#### DATA PROVIDED:
►
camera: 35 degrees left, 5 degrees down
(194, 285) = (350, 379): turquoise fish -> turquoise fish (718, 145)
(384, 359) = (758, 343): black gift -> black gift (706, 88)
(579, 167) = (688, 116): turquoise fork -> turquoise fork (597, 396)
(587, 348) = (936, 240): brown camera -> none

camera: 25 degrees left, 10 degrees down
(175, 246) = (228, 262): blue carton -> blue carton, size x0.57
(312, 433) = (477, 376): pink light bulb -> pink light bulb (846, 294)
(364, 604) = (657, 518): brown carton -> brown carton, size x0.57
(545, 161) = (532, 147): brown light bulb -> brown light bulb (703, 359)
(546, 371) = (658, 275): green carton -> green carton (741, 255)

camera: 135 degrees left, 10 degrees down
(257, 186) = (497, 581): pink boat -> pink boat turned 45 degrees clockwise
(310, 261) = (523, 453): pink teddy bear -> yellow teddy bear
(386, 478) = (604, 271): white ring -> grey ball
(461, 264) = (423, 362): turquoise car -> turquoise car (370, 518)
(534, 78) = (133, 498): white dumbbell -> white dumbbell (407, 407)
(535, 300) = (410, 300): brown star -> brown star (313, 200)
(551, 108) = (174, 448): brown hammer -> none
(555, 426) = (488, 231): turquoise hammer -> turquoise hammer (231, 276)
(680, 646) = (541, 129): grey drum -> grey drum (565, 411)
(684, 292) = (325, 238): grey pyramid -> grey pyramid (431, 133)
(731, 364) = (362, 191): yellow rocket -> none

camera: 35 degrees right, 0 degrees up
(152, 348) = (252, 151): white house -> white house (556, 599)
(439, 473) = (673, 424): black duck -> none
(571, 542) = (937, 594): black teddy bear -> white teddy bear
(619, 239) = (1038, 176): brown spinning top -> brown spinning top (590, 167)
◄
#### TASK GOAL:
Find the string "grey" in the entries above and return each line that holds it.

#### EXPECTED ANSWER:
(386, 478) = (604, 271): white ring -> grey ball
(680, 646) = (541, 129): grey drum -> grey drum (565, 411)
(684, 292) = (325, 238): grey pyramid -> grey pyramid (431, 133)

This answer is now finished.